# The data:
------------------------------------------------------------
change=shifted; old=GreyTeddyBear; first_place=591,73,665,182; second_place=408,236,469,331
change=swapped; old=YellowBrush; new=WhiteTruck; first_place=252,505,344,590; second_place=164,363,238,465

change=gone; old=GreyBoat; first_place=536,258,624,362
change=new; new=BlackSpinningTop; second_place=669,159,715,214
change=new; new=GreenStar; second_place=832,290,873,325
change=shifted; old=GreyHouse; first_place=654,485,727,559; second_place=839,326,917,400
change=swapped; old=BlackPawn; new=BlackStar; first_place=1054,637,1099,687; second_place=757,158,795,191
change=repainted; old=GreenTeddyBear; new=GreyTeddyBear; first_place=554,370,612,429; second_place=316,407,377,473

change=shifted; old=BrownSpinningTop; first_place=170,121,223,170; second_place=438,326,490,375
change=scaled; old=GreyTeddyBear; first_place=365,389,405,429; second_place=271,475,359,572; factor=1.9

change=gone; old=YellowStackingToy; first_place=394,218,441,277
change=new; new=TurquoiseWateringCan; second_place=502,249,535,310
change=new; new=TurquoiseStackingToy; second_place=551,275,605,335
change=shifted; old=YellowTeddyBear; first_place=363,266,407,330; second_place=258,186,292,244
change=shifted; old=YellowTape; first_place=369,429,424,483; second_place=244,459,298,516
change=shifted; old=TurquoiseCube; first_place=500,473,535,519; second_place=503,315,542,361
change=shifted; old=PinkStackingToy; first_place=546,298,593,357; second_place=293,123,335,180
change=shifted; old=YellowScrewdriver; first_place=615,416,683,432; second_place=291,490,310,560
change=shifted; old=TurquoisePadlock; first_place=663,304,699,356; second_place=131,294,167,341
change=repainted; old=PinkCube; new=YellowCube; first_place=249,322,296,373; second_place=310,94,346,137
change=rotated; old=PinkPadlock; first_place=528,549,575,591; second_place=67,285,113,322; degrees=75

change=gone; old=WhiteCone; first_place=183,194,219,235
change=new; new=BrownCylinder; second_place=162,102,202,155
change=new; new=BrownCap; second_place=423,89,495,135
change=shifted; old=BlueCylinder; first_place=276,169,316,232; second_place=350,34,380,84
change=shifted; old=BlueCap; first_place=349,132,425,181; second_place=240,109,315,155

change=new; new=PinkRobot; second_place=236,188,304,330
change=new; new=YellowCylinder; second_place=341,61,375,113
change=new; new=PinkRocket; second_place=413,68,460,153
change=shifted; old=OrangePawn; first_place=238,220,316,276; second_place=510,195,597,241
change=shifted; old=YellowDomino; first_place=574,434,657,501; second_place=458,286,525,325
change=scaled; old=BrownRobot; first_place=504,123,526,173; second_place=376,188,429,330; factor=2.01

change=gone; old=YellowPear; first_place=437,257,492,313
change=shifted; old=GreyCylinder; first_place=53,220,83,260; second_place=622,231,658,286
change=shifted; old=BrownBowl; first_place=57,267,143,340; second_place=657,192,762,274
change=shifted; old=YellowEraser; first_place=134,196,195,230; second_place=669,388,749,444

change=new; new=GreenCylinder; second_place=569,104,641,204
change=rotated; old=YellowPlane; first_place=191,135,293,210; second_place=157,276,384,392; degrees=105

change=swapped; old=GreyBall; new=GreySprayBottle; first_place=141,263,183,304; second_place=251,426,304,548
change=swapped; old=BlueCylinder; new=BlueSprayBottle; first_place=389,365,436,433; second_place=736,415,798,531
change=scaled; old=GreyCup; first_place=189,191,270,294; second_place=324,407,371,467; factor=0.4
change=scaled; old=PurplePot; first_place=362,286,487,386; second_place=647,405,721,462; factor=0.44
------------------------------------------------------------
# Description of the task:
Which lines of the listing above hold the word "repainted"? Copy each of them.

# Answer to the exercise:
change=repainted; old=GreenTeddyBear; new=GreyTeddyBear; first_place=554,370,612,429; second_place=316,407,377,473
change=repainted; old=PinkCube; new=YellowCube; first_place=249,322,296,373; second_place=310,94,346,137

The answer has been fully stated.